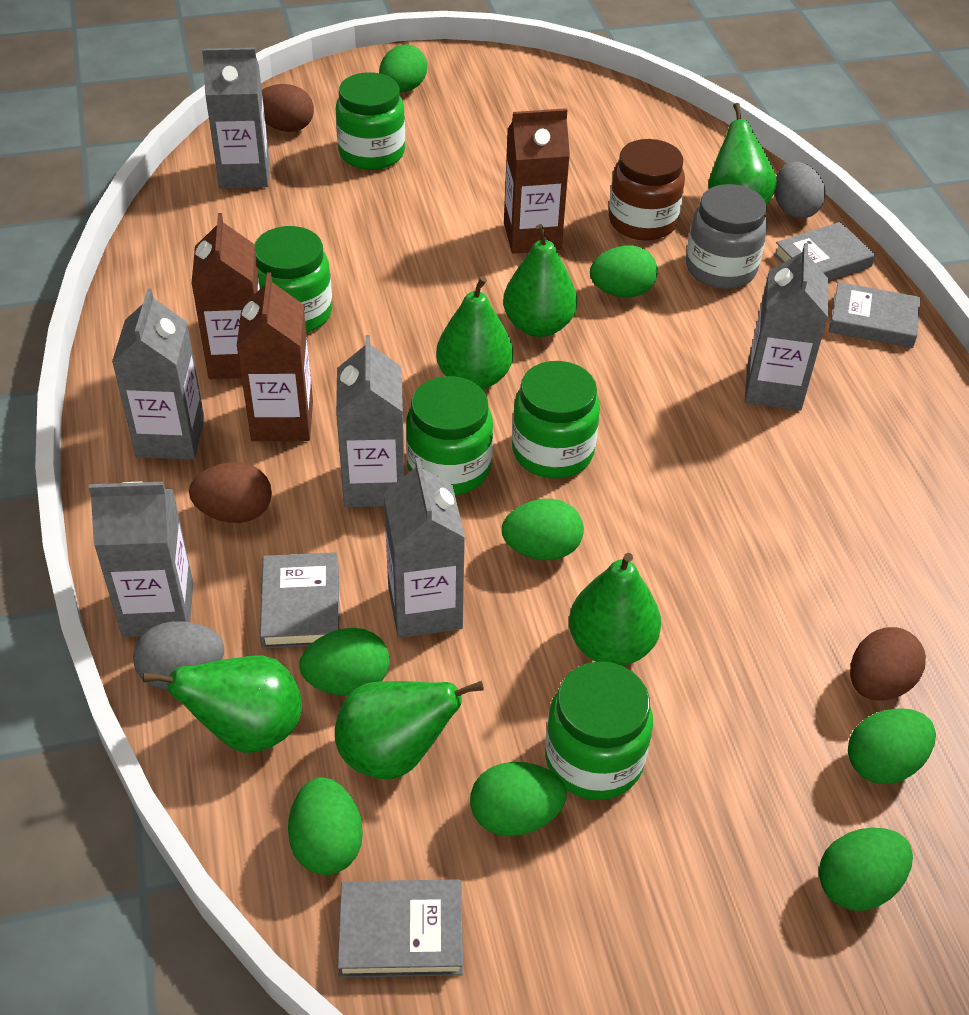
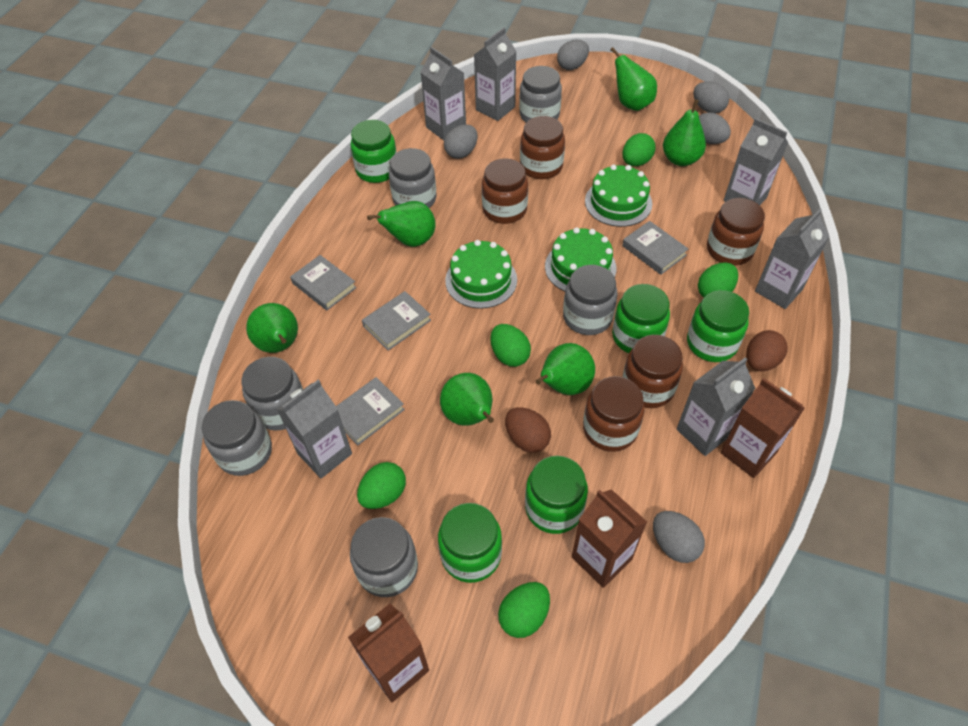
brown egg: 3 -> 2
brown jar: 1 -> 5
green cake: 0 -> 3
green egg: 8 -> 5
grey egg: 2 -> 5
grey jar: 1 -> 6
________________________
WORK REQUEST →
When you copy the entries, keep every word exactly as it stands and drop any pictures.

SOLUTION →
brown egg: 3 -> 2
brown jar: 1 -> 5
green cake: 0 -> 3
green egg: 8 -> 5
grey egg: 2 -> 5
grey jar: 1 -> 6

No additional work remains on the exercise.